Task objective:
Please return the full listing exactly as written, with the images removed.

Records supplied:
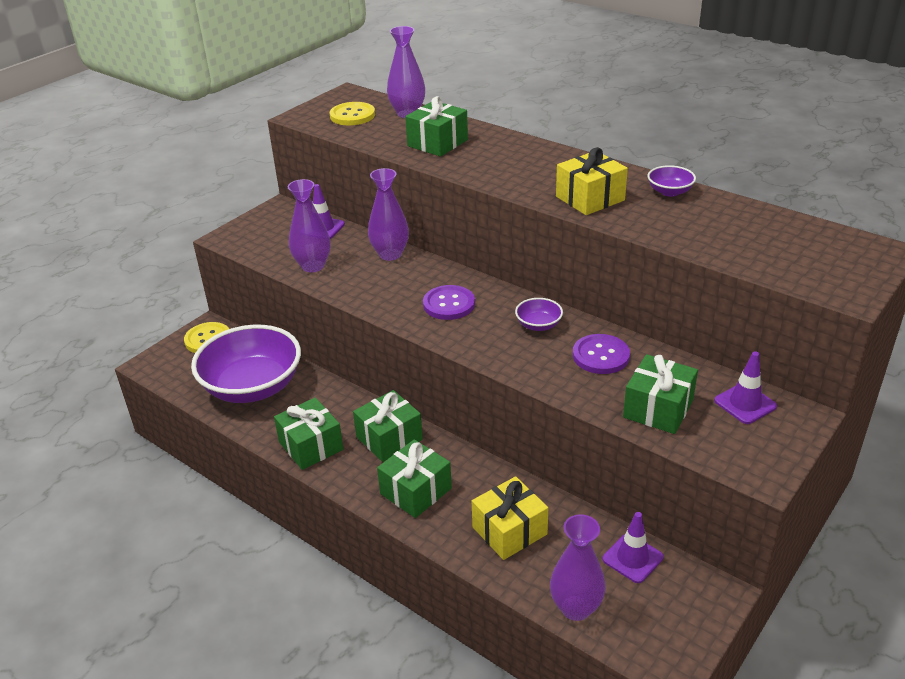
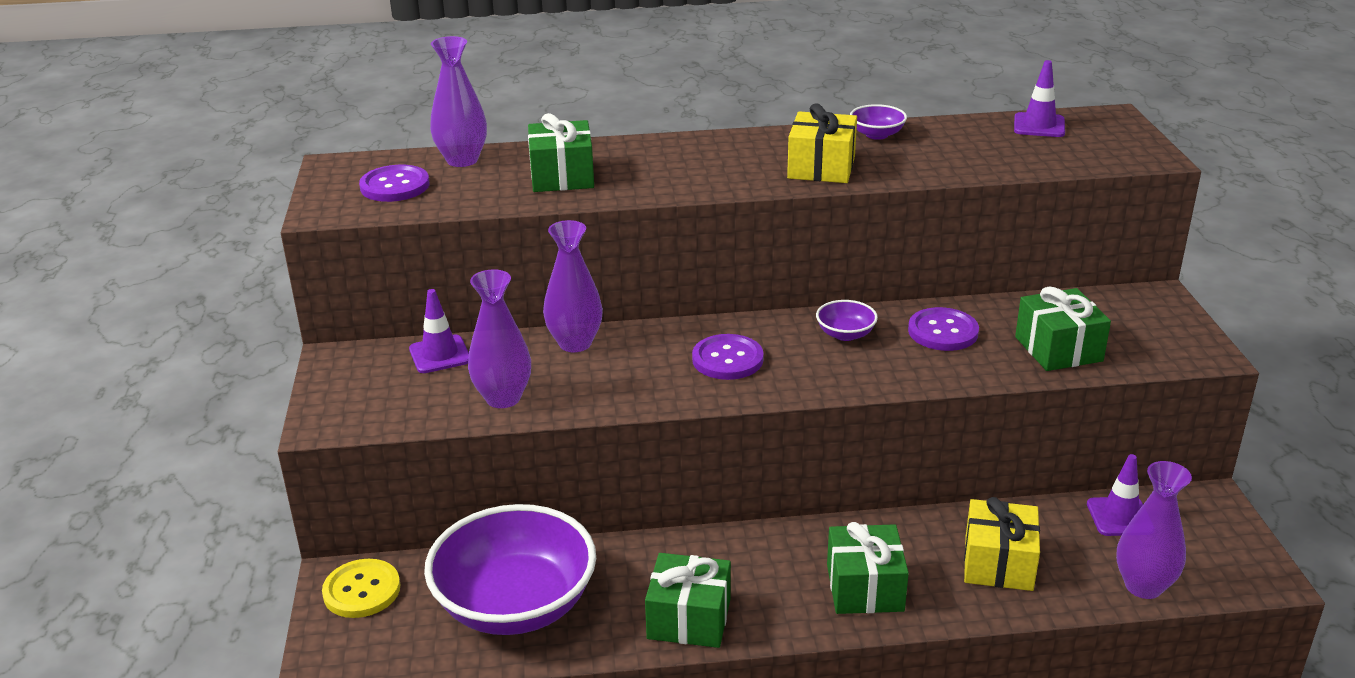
camera: 45 degrees left, 5 degrees down
(352, 115) = (395, 186): yellow button -> purple button
(389, 438) = (759, 558): green gift -> none
(745, 403) = (1108, 309): purple traffic cone -> purple traffic cone (1039, 126)

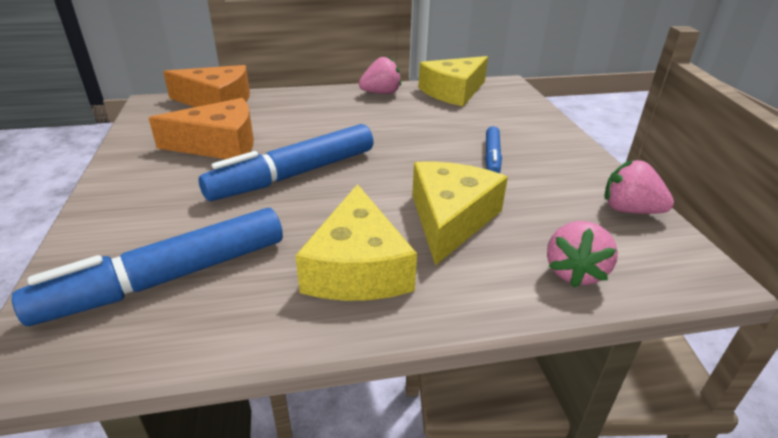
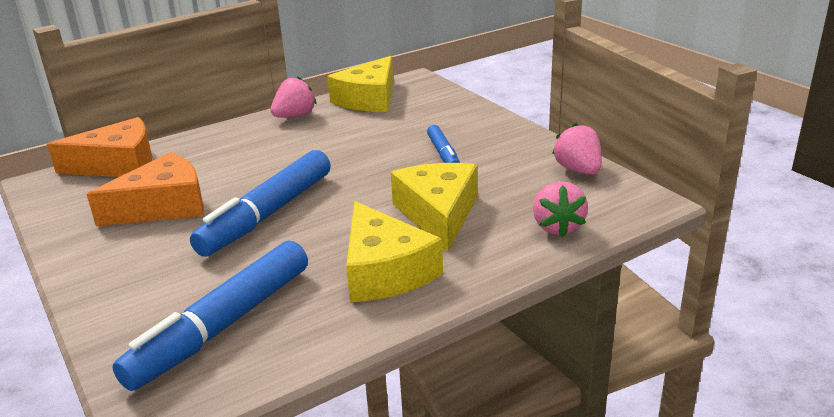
camera: 20 degrees left, 5 degrees down
(629, 210) = (578, 170): pink strawberry -> pink strawberry turned 60 degrees clockwise

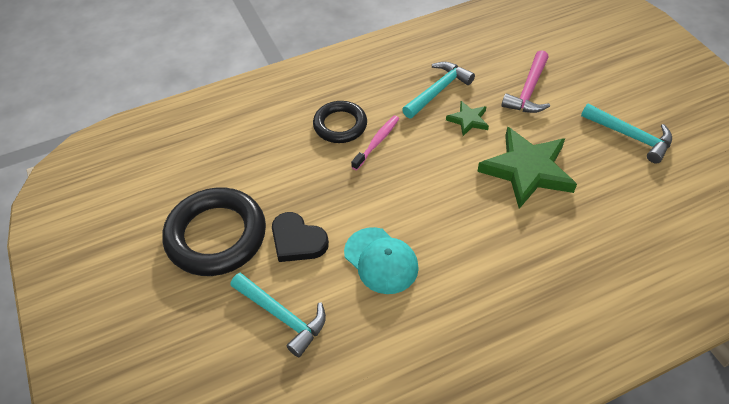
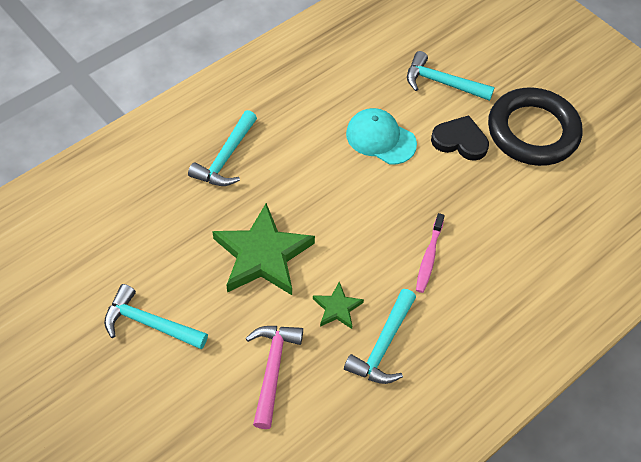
camera: 160 degrees right, 5 degrees up
(340, 125) = (477, 271): black ring -> none
(557, 272) = (226, 157): none -> turquoise hammer

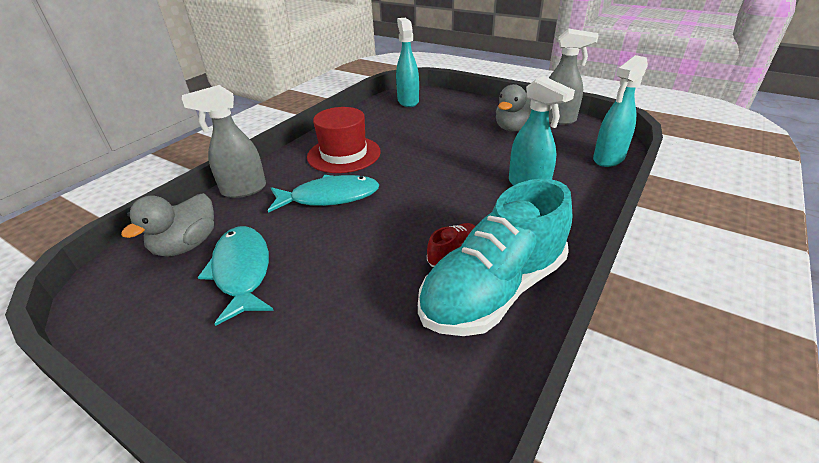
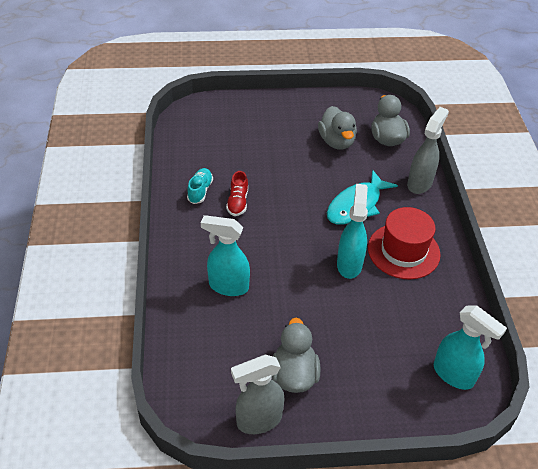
camera: 140 degrees right, 10 degrees up
(242, 271) = (336, 141): turquoise fish -> grey duck
(493, 290) = (200, 191): turquoise shoe -> turquoise shoe, size x0.41
(608, 159) = (177, 361): turquoise spray bottle -> turquoise spray bottle (349, 264)

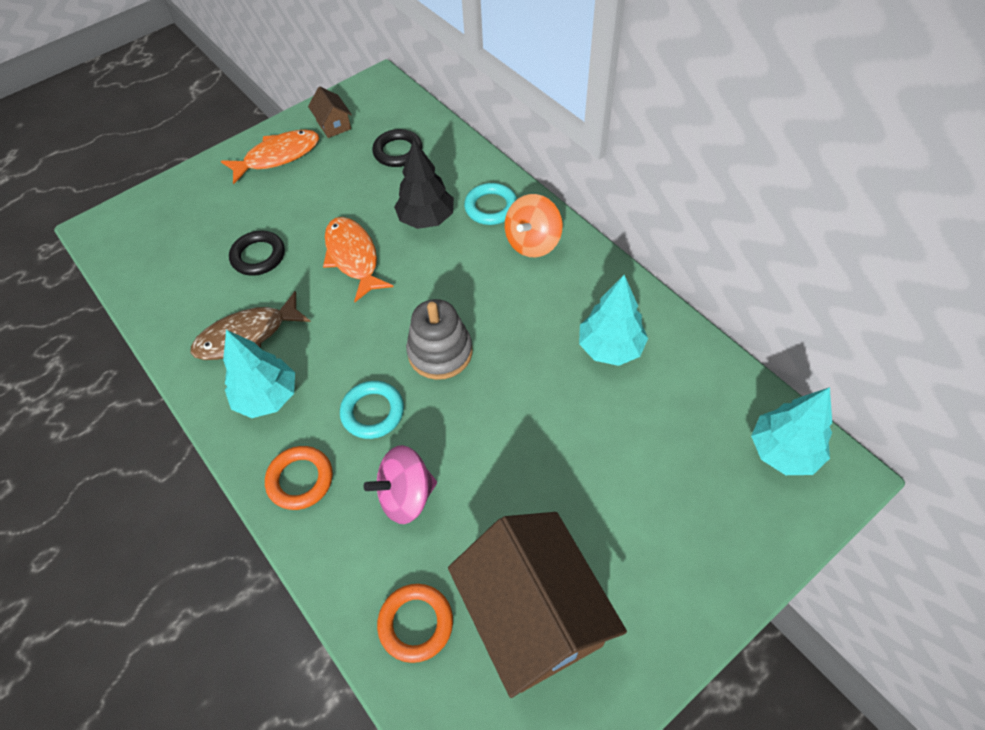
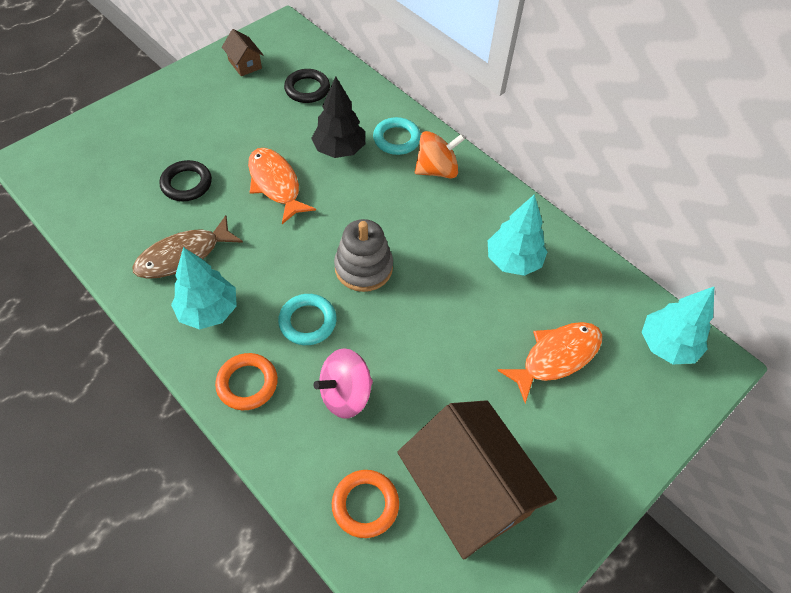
camera: 10 degrees left, 0 degrees up
(278, 156) = (195, 93): orange fish -> orange fish (556, 357)
(533, 242) = (437, 170): orange spinning top -> orange spinning top turned 135 degrees counterclockwise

Exercise solution:
camera: 45 degrees left, 5 degrees down
(352, 115) = (395, 186): yellow button -> purple button
(389, 438) = (759, 558): green gift -> none
(745, 403) = (1108, 309): purple traffic cone -> purple traffic cone (1039, 126)

camera: 20 degrees left, 5 degrees down
(629, 210) = (578, 170): pink strawberry -> pink strawberry turned 60 degrees clockwise

camera: 160 degrees right, 5 degrees up
(340, 125) = (477, 271): black ring -> none
(557, 272) = (226, 157): none -> turquoise hammer

camera: 140 degrees right, 10 degrees up
(242, 271) = (336, 141): turquoise fish -> grey duck
(493, 290) = (200, 191): turquoise shoe -> turquoise shoe, size x0.41
(608, 159) = (177, 361): turquoise spray bottle -> turquoise spray bottle (349, 264)

camera: 10 degrees left, 0 degrees up
(278, 156) = (195, 93): orange fish -> orange fish (556, 357)
(533, 242) = (437, 170): orange spinning top -> orange spinning top turned 135 degrees counterclockwise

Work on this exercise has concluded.